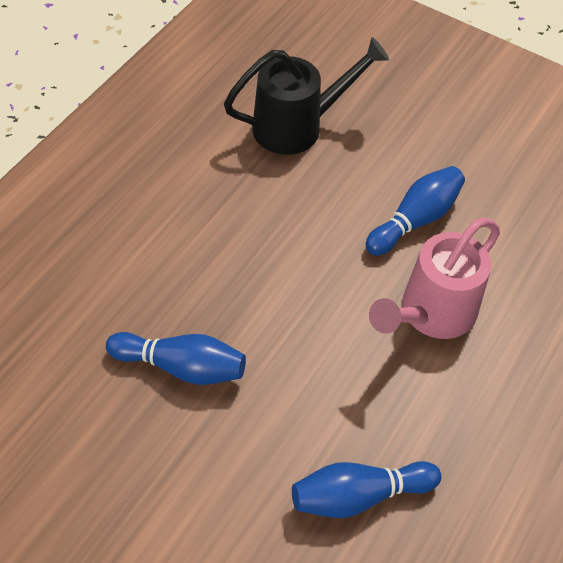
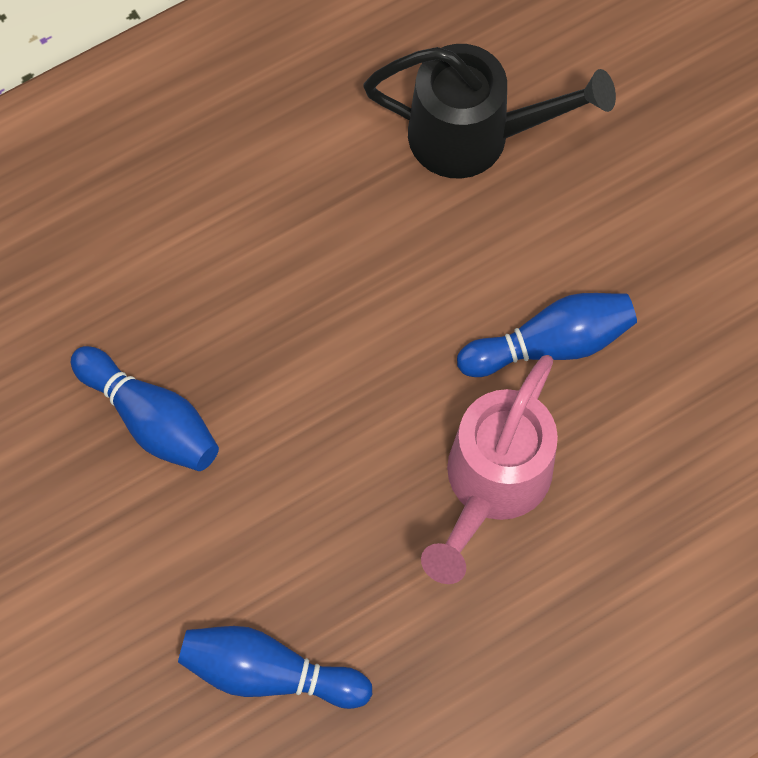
camera: 30 degrees right, 15 degrees up
(431, 314) = (491, 484): pink watering can -> pink watering can turned 45 degrees counterclockwise

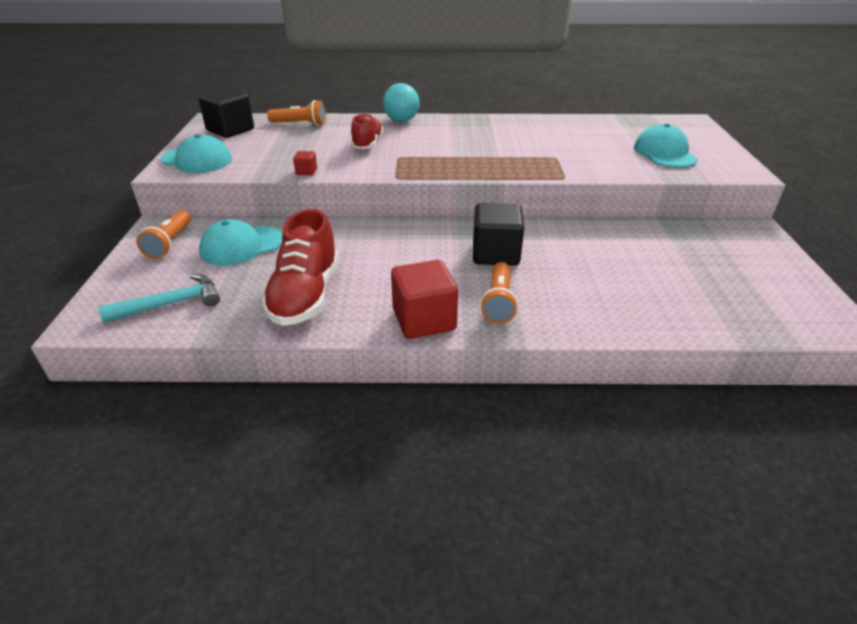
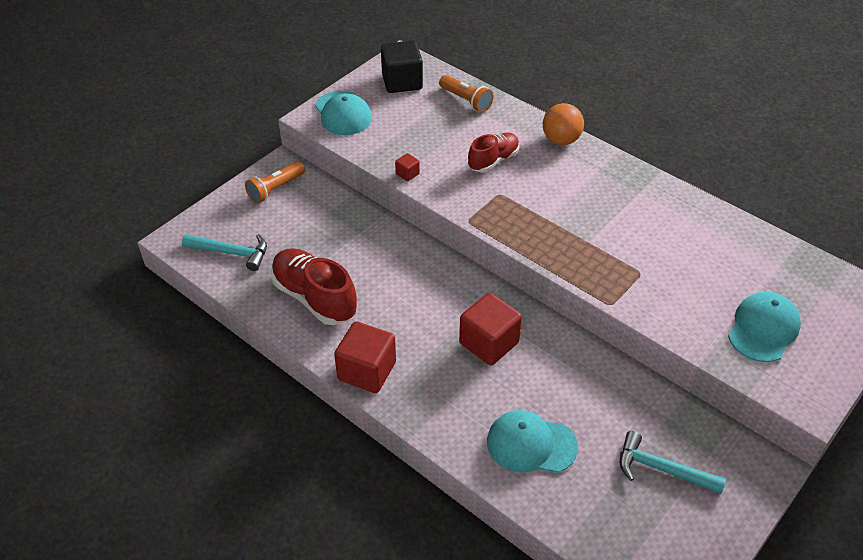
camera: 40 degrees right, 10 degrees up
(241, 246) = (318, 220): turquoise cap -> turquoise cap (531, 444)
(305, 295) = (314, 298): red shoe -> red shoe turned 90 degrees clockwise
(401, 120) = (561, 140): turquoise ball -> orange ball
(495, 254) = (489, 343): black cube -> red cube
(498, 302) = (434, 391): orange flashlight -> none
(710, 261) = (662, 469): none -> turquoise hammer

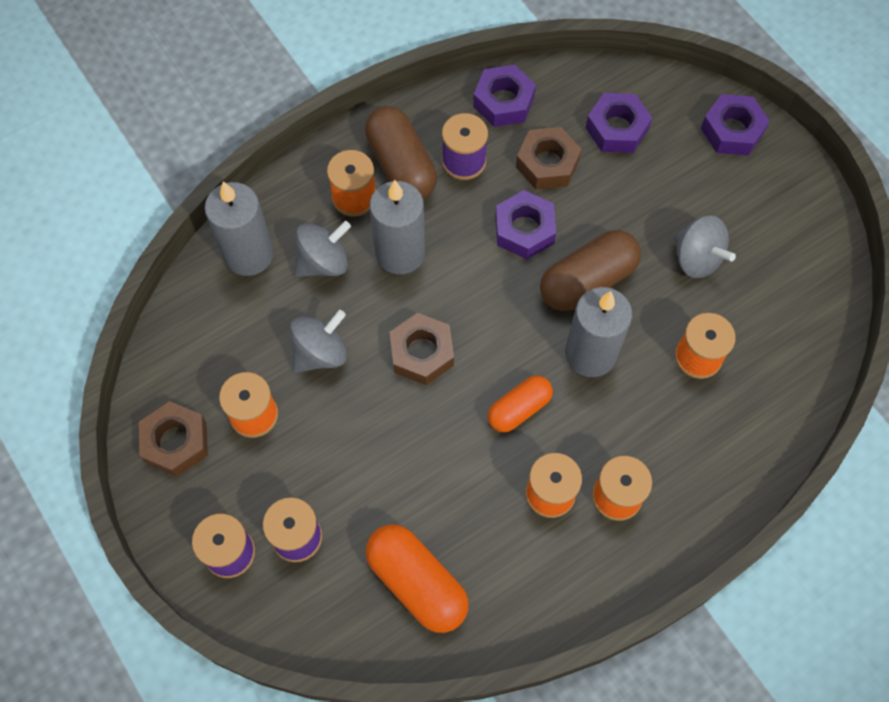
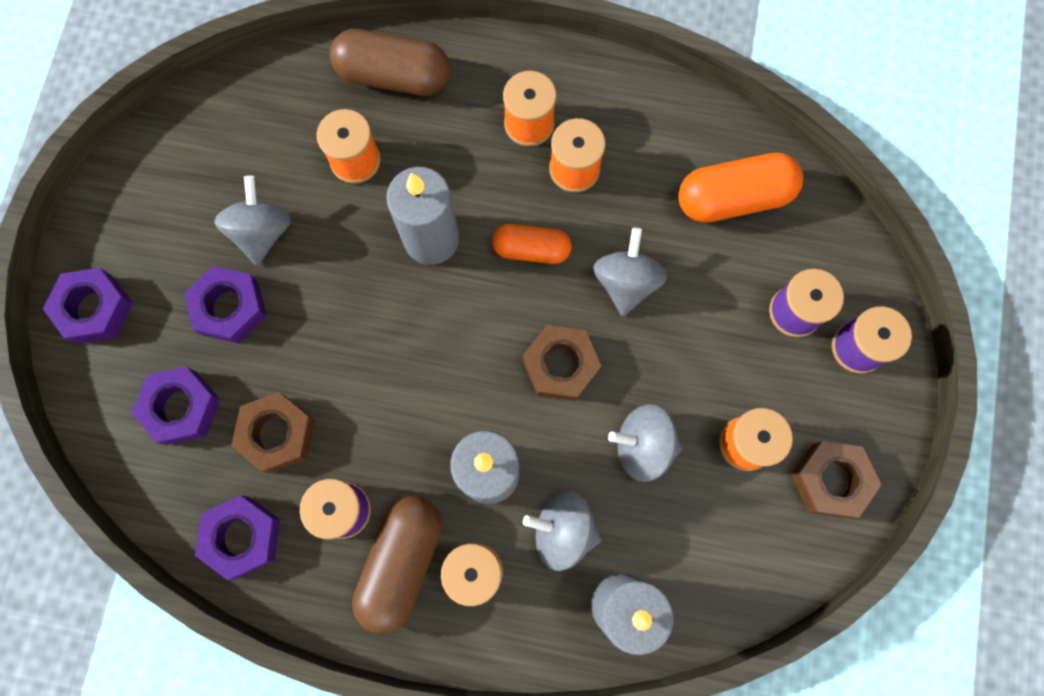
camera: 135 degrees left, 10 degrees up
(417, 583) = (733, 198): orange capsule -> orange capsule turned 75 degrees clockwise
(433, 447) = (626, 282): none -> grey spinning top
(524, 230) = (365, 391): purple nut -> purple nut (230, 308)
(587, 281) = (366, 297): brown capsule -> brown capsule (394, 76)

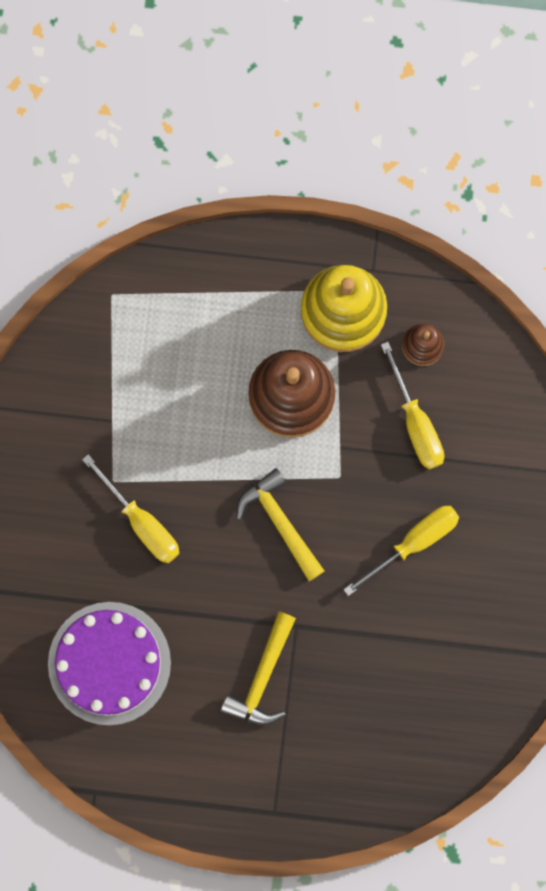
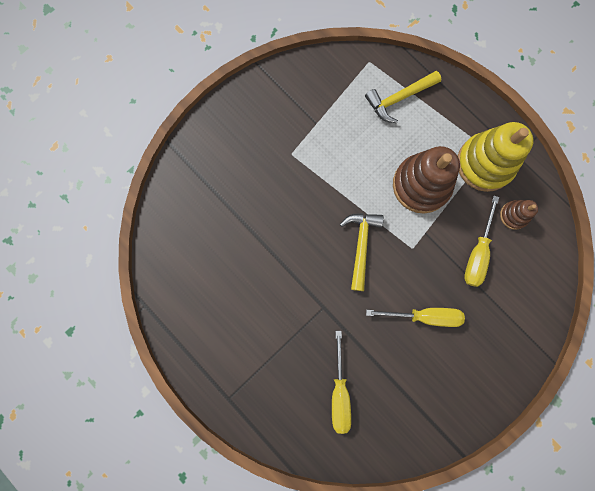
camera: 40 degrees right, 0 degrees up
(109, 663) = (210, 245): purple cake -> none
(141, 522) = (288, 186): yellow screwdriver -> yellow screwdriver (339, 392)
(262, 677) = (283, 319): yellow hammer -> yellow hammer (399, 98)

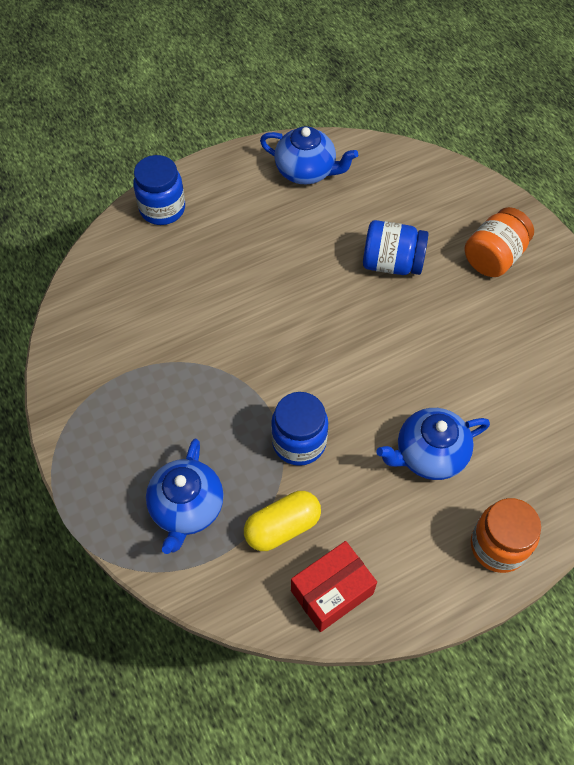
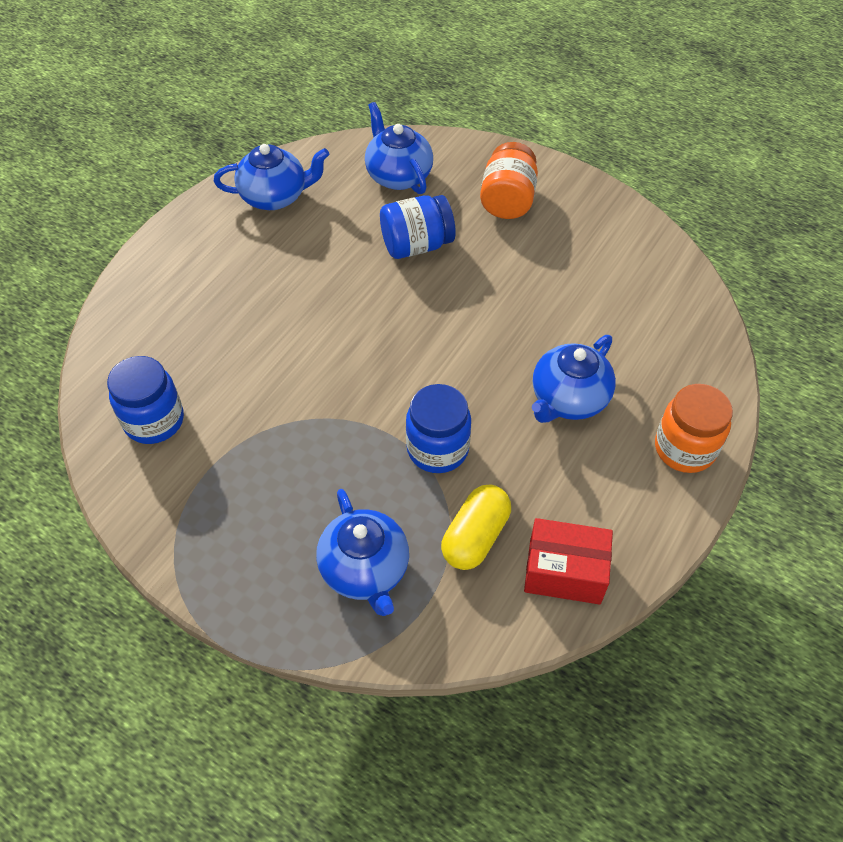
camera: 30 degrees left, 5 degrees down
(162, 209) = (143, 292): blue jar -> blue jar (154, 421)
(332, 592) = (564, 572): red box -> red box turned 75 degrees clockwise
(416, 195) = (398, 175): none -> blue teapot

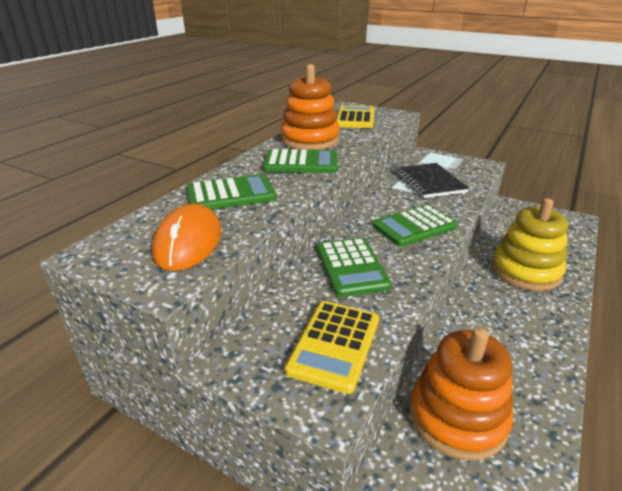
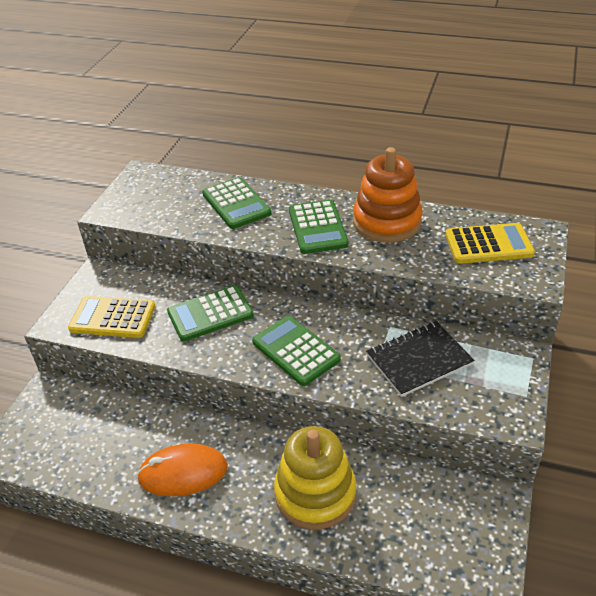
camera: 80 degrees right, 10 degrees up
(188, 242) = (158, 205): orange mouse -> orange mouse (183, 473)
(457, 417) = (100, 423): orange stacking toy -> none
##########
* What needs to be done
With the pictures omitted, write out exactly the lines from the one that contains "camera: 30 degrees left, 5 degrees down" through the final line of the material above, both ends included.

* Task solution
camera: 30 degrees left, 5 degrees down
(162, 209) = (143, 292): blue jar -> blue jar (154, 421)
(332, 592) = (564, 572): red box -> red box turned 75 degrees clockwise
(416, 195) = (398, 175): none -> blue teapot

camera: 80 degrees right, 10 degrees up
(188, 242) = (158, 205): orange mouse -> orange mouse (183, 473)
(457, 417) = (100, 423): orange stacking toy -> none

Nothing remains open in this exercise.